◆ Exercise objective: Repeat the records exactly, minus the pictures.

[Data section]

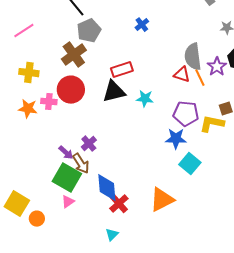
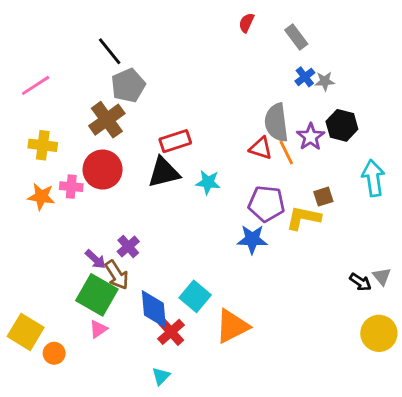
blue cross: (142, 25) -> (305, 77), moved
cyan square: (190, 164) -> (195, 296), moved

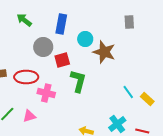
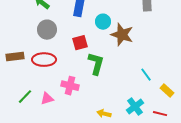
gray circle: (43, 47) -> (47, 30), moved
pink cross: (46, 93) -> (70, 86), moved
yellow rectangle: (147, 99) -> (167, 91), moved

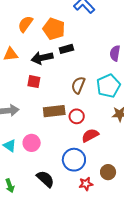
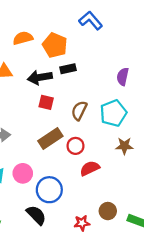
orange semicircle: (25, 24) -> (23, 38), turned 36
red square: (34, 82) -> (46, 102), moved
brown rectangle: (54, 111) -> (50, 139), turned -30
blue circle: (74, 160) -> (49, 190), moved

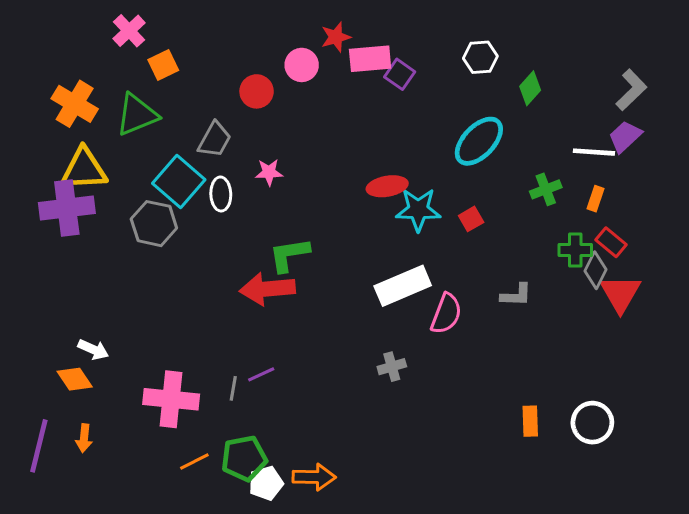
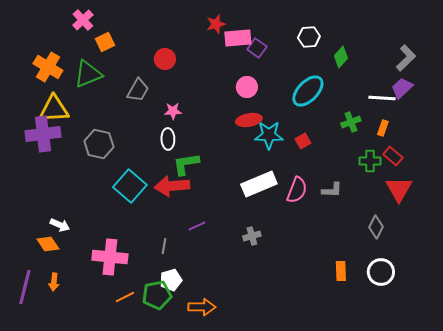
pink circle: (302, 65) -> (247, 87), moved
cyan square: (179, 182) -> (130, 186), moved
white ellipse: (221, 194) -> (168, 139), moved
gray diamond: (595, 270) -> (376, 227), moved
pink semicircle: (446, 314) -> (297, 190), moved
purple line: (261, 374) -> (197, 226), moved
gray line: (233, 388) -> (164, 246), moved
white pentagon: (266, 483) -> (171, 280), moved

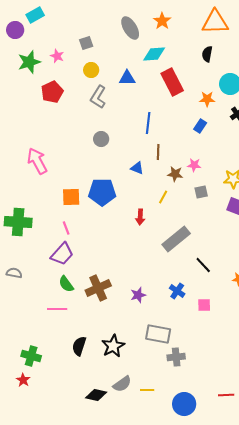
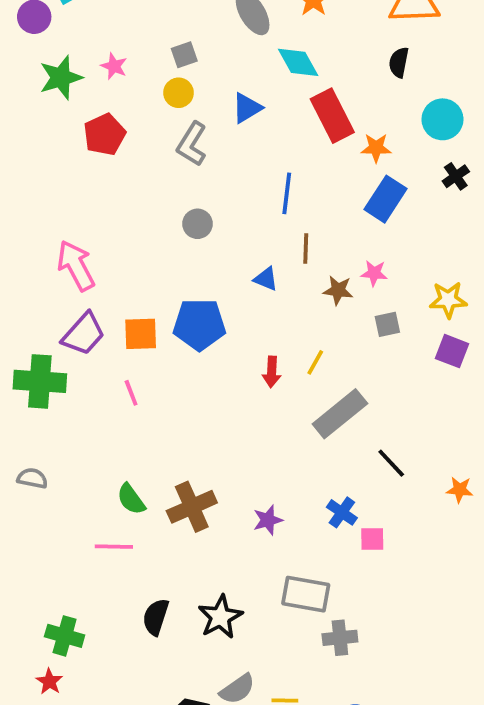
gray square: (86, 43) -> (184, 55), moved
cyan diamond: (154, 54) -> (298, 62), turned 65
blue triangle: (127, 78) -> (247, 108), turned -30
orange star: (207, 99) -> (376, 148), moved
blue rectangle: (200, 126) -> (386, 199), size x1.6
yellow line: (163, 197) -> (315, 362), moved
purple trapezoid: (62, 254) -> (84, 334), moved
pink square: (204, 305) -> (372, 539), moved

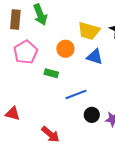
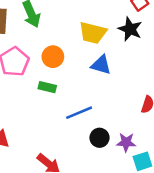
orange circle: (65, 49) -> (53, 57), moved

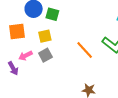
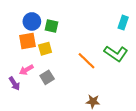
orange square: (17, 31) -> (27, 41), moved
gray square: (45, 55) -> (47, 77), moved

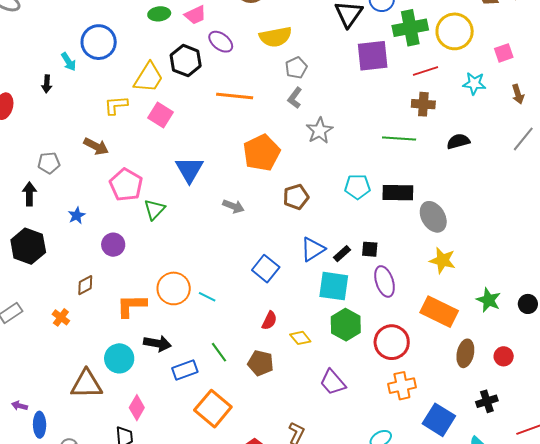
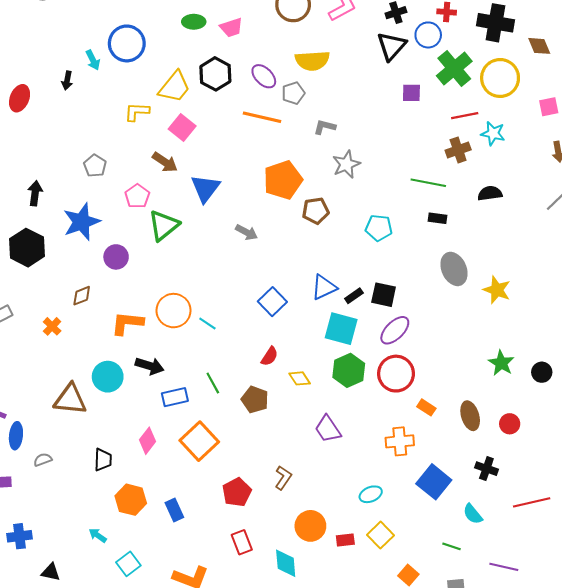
green cross: (410, 28) -> (454, 68), turned -36
purple ellipse: (221, 42) -> (264, 76), moved
purple square: (373, 56) -> (411, 93), size x0.6
gray pentagon: (296, 68) -> (293, 93), moved
cyan star: (474, 83) -> (493, 133), moved
gray L-shape: (295, 98) -> (325, 127), turned 60
brown cross: (423, 104) -> (458, 150), turned -30
brown arrow: (96, 146) -> (165, 162), moved
gray pentagon: (49, 163) -> (95, 166), moved, turned 30
pink pentagon: (126, 185) -> (137, 196), size x0.7
black rectangle: (398, 193) -> (437, 218), moved, size x0.6
brown pentagon: (296, 197) -> (316, 211), moved
green triangle: (154, 209) -> (164, 225), size x1.4
blue star: (77, 215) -> (82, 222), size x2.0
black square: (370, 249) -> (384, 295), size x1.4
yellow star: (442, 260) -> (497, 290), moved
purple ellipse: (385, 281) -> (395, 330), turned 56
orange rectangle: (439, 312) -> (426, 407), moved, size x0.5
red circle: (392, 342) -> (396, 374), moved
brown ellipse: (465, 353) -> (470, 416), turned -36
black cross: (487, 401) -> (486, 469), turned 30
pink diamond: (137, 408) -> (148, 441), moved

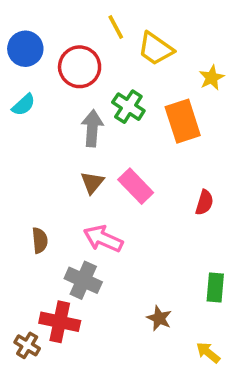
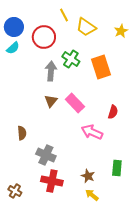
yellow star: (212, 78) -> (121, 31), moved
cyan semicircle: (24, 105) -> (13, 48), moved
pink arrow: (103, 239) -> (92, 132), moved
green rectangle: (215, 287) -> (117, 168), moved
red cross: (60, 322) -> (52, 181), moved
yellow arrow: (208, 353) -> (92, 195), moved

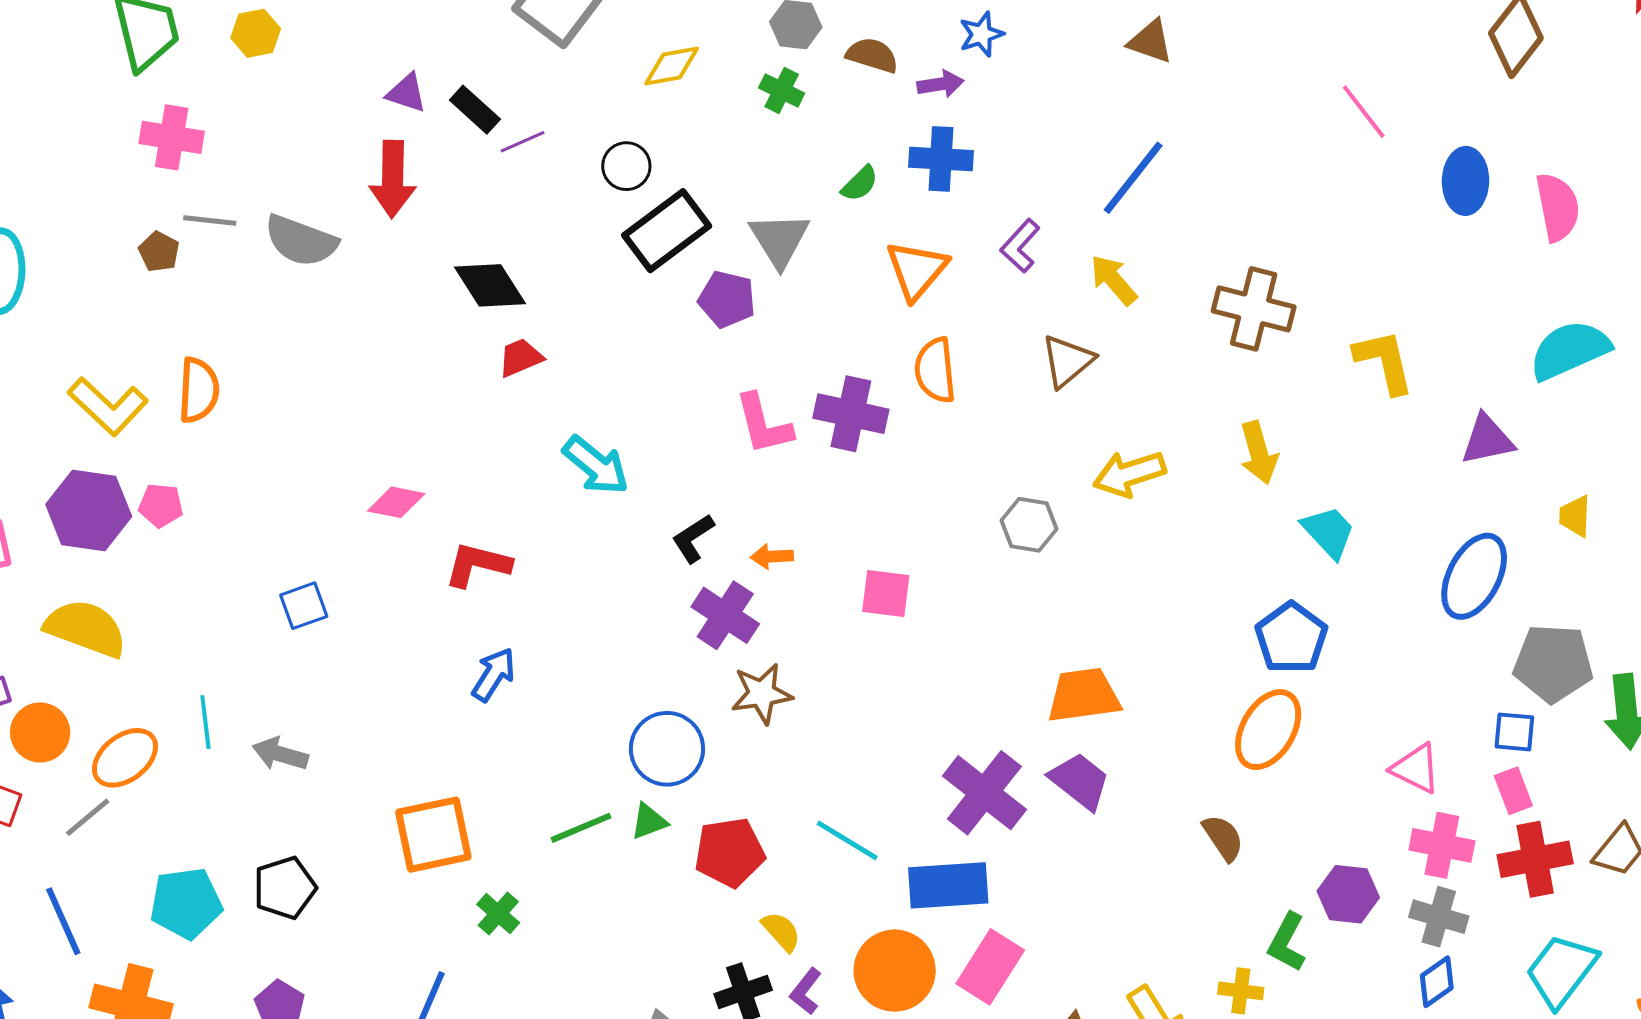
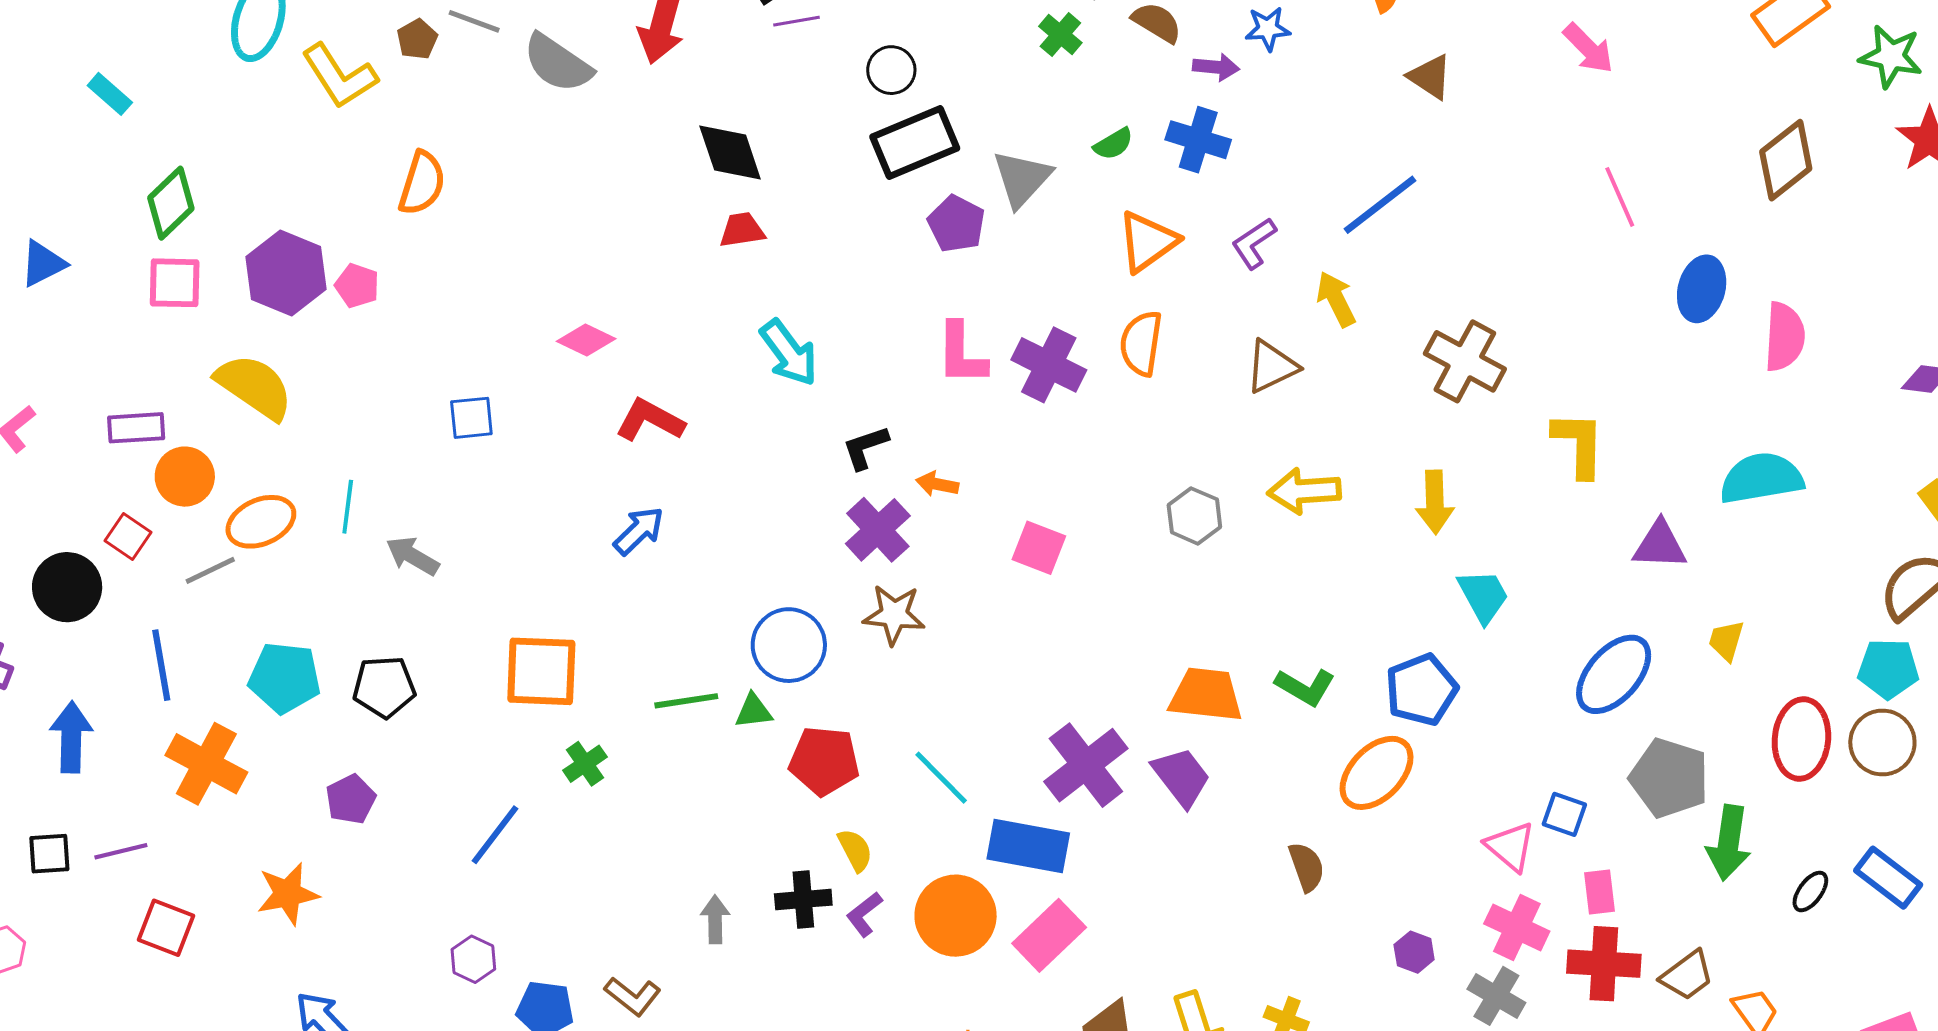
yellow L-shape: (108, 406) -> (339, 76), moved
blue square: (1514, 732) -> (1564, 814), moved
purple hexagon: (1348, 894) -> (1414, 952), size x0.7
green L-shape: (1287, 942) -> (1305, 687), moved, turned -102

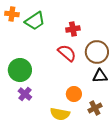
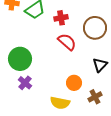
red cross: (73, 29) -> (61, 18), moved
brown circle: (97, 52) -> (95, 28), moved
black triangle: (100, 76) -> (100, 65), turned -42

[/Data section]

◆ Written solution:
blue cross: (142, 25) -> (305, 77), moved
cyan square: (190, 164) -> (195, 296), moved

gray circle: (43, 47) -> (47, 30), moved
pink cross: (46, 93) -> (70, 86), moved
yellow rectangle: (147, 99) -> (167, 91), moved

orange semicircle: (25, 24) -> (23, 38), turned 36
red square: (34, 82) -> (46, 102), moved
brown rectangle: (54, 111) -> (50, 139), turned -30
blue circle: (74, 160) -> (49, 190), moved

pink circle: (302, 65) -> (247, 87), moved
cyan square: (179, 182) -> (130, 186), moved
white ellipse: (221, 194) -> (168, 139), moved
gray diamond: (595, 270) -> (376, 227), moved
pink semicircle: (446, 314) -> (297, 190), moved
purple line: (261, 374) -> (197, 226), moved
gray line: (233, 388) -> (164, 246), moved
white pentagon: (266, 483) -> (171, 280), moved

gray square: (86, 43) -> (184, 55), moved
cyan diamond: (154, 54) -> (298, 62), turned 65
blue triangle: (127, 78) -> (247, 108), turned -30
orange star: (207, 99) -> (376, 148), moved
blue rectangle: (200, 126) -> (386, 199), size x1.6
yellow line: (163, 197) -> (315, 362), moved
purple trapezoid: (62, 254) -> (84, 334), moved
pink square: (204, 305) -> (372, 539), moved

orange circle: (65, 49) -> (53, 57), moved

orange square: (17, 31) -> (27, 41), moved
gray square: (45, 55) -> (47, 77), moved

green cross: (410, 28) -> (454, 68), turned -36
purple ellipse: (221, 42) -> (264, 76), moved
purple square: (373, 56) -> (411, 93), size x0.6
gray pentagon: (296, 68) -> (293, 93), moved
cyan star: (474, 83) -> (493, 133), moved
gray L-shape: (295, 98) -> (325, 127), turned 60
brown cross: (423, 104) -> (458, 150), turned -30
brown arrow: (96, 146) -> (165, 162), moved
gray pentagon: (49, 163) -> (95, 166), moved, turned 30
pink pentagon: (126, 185) -> (137, 196), size x0.7
black rectangle: (398, 193) -> (437, 218), moved, size x0.6
brown pentagon: (296, 197) -> (316, 211), moved
green triangle: (154, 209) -> (164, 225), size x1.4
blue star: (77, 215) -> (82, 222), size x2.0
black square: (370, 249) -> (384, 295), size x1.4
yellow star: (442, 260) -> (497, 290), moved
purple ellipse: (385, 281) -> (395, 330), turned 56
orange rectangle: (439, 312) -> (426, 407), moved, size x0.5
red circle: (392, 342) -> (396, 374), moved
brown ellipse: (465, 353) -> (470, 416), turned -36
black cross: (487, 401) -> (486, 469), turned 30
pink diamond: (137, 408) -> (148, 441), moved

yellow star: (212, 78) -> (121, 31), moved
cyan semicircle: (24, 105) -> (13, 48), moved
pink arrow: (103, 239) -> (92, 132), moved
green rectangle: (215, 287) -> (117, 168), moved
red cross: (60, 322) -> (52, 181), moved
yellow arrow: (208, 353) -> (92, 195), moved

yellow L-shape: (108, 406) -> (339, 76), moved
blue square: (1514, 732) -> (1564, 814), moved
purple hexagon: (1348, 894) -> (1414, 952), size x0.7
green L-shape: (1287, 942) -> (1305, 687), moved, turned -102

red cross: (73, 29) -> (61, 18), moved
brown circle: (97, 52) -> (95, 28), moved
black triangle: (100, 76) -> (100, 65), turned -42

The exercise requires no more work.